*Exercise requirements*. Your answer should be the exact lines of the records, starting with the one containing "OLED pin VCC: none -> 3V3" and running to the end.

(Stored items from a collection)
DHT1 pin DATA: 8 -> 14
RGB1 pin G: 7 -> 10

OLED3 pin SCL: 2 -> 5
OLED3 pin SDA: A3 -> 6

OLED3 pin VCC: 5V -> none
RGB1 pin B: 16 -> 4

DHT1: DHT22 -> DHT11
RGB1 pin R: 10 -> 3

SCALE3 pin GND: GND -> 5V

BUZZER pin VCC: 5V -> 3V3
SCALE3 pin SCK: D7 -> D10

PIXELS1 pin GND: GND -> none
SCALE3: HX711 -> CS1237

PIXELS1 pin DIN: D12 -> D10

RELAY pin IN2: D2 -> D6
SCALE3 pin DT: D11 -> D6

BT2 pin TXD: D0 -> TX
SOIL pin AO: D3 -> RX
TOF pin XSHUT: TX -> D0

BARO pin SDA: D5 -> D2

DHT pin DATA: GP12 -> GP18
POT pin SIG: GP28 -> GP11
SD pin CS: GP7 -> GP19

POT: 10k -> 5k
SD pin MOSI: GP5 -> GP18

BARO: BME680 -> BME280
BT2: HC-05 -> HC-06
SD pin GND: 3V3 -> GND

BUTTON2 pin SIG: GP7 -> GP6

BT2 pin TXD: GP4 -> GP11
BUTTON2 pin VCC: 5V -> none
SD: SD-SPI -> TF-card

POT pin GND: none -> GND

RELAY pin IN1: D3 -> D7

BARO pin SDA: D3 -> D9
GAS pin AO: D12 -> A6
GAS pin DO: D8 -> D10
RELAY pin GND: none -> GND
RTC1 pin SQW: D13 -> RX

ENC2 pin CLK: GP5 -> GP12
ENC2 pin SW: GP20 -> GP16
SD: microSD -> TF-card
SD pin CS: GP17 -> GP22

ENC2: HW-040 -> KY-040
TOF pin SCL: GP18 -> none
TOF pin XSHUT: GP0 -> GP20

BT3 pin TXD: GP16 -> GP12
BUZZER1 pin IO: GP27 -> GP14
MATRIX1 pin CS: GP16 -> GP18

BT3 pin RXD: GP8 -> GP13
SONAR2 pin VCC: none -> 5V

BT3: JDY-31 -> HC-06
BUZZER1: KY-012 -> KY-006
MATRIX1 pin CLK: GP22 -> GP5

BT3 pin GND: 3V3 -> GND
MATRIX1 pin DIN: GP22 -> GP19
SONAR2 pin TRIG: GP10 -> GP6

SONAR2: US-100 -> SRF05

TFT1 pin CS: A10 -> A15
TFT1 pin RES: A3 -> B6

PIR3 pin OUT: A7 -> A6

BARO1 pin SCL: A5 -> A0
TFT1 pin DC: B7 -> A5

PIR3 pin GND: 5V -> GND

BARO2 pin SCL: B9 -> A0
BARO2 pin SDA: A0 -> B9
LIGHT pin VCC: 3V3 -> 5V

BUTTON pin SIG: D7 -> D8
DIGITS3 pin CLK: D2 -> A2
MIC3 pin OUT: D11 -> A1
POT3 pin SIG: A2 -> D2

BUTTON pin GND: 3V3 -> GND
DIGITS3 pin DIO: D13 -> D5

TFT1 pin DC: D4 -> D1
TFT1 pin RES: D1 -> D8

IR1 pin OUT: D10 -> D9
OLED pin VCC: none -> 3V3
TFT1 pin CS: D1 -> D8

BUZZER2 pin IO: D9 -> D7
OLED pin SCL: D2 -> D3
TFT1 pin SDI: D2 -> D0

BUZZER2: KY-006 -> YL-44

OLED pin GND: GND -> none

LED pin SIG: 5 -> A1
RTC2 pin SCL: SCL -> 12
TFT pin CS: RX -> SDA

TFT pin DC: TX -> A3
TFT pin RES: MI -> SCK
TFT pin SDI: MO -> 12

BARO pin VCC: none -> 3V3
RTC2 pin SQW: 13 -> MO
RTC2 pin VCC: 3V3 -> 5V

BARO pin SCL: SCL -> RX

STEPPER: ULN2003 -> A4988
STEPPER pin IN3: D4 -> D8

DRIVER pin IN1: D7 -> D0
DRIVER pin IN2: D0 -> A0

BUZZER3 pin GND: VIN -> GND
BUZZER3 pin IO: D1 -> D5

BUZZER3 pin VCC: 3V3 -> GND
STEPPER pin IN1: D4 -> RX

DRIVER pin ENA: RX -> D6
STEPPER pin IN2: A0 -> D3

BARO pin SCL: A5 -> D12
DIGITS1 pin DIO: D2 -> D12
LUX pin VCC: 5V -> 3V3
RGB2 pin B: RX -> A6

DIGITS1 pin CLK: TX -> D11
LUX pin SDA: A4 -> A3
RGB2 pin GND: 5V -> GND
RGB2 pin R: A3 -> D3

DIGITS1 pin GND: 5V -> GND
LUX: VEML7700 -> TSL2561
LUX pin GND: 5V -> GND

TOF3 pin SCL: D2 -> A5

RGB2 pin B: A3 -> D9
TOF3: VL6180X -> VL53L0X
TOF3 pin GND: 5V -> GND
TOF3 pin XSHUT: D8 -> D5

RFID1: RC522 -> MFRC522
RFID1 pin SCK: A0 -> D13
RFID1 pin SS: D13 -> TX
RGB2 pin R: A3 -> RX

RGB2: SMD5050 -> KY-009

*Exercise solution*.
OLED pin VCC: none -> 3V3
TFT1 pin CS: D1 -> D8

BUZZER2 pin IO: D9 -> D7
OLED pin SCL: D2 -> D3
TFT1 pin SDI: D2 -> D0

BUZZER2: KY-006 -> YL-44

OLED pin GND: GND -> none

LED pin SIG: 5 -> A1
RTC2 pin SCL: SCL -> 12
TFT pin CS: RX -> SDA

TFT pin DC: TX -> A3
TFT pin RES: MI -> SCK
TFT pin SDI: MO -> 12

BARO pin VCC: none -> 3V3
RTC2 pin SQW: 13 -> MO
RTC2 pin VCC: 3V3 -> 5V

BARO pin SCL: SCL -> RX

STEPPER: ULN2003 -> A4988
STEPPER pin IN3: D4 -> D8

DRIVER pin IN1: D7 -> D0
DRIVER pin IN2: D0 -> A0

BUZZER3 pin GND: VIN -> GND
BUZZER3 pin IO: D1 -> D5

BUZZER3 pin VCC: 3V3 -> GND
STEPPER pin IN1: D4 -> RX

DRIVER pin ENA: RX -> D6
STEPPER pin IN2: A0 -> D3

BARO pin SCL: A5 -> D12
DIGITS1 pin DIO: D2 -> D12
LUX pin VCC: 5V -> 3V3
RGB2 pin B: RX -> A6

DIGITS1 pin CLK: TX -> D11
LUX pin SDA: A4 -> A3
RGB2 pin GND: 5V -> GND
RGB2 pin R: A3 -> D3

DIGITS1 pin GND: 5V -> GND
LUX: VEML7700 -> TSL2561
LUX pin GND: 5V -> GND

TOF3 pin SCL: D2 -> A5

RGB2 pin B: A3 -> D9
TOF3: VL6180X -> VL53L0X
TOF3 pin GND: 5V -> GND
TOF3 pin XSHUT: D8 -> D5

RFID1: RC522 -> MFRC522
RFID1 pin SCK: A0 -> D13
RFID1 pin SS: D13 -> TX
RGB2 pin R: A3 -> RX

RGB2: SMD5050 -> KY-009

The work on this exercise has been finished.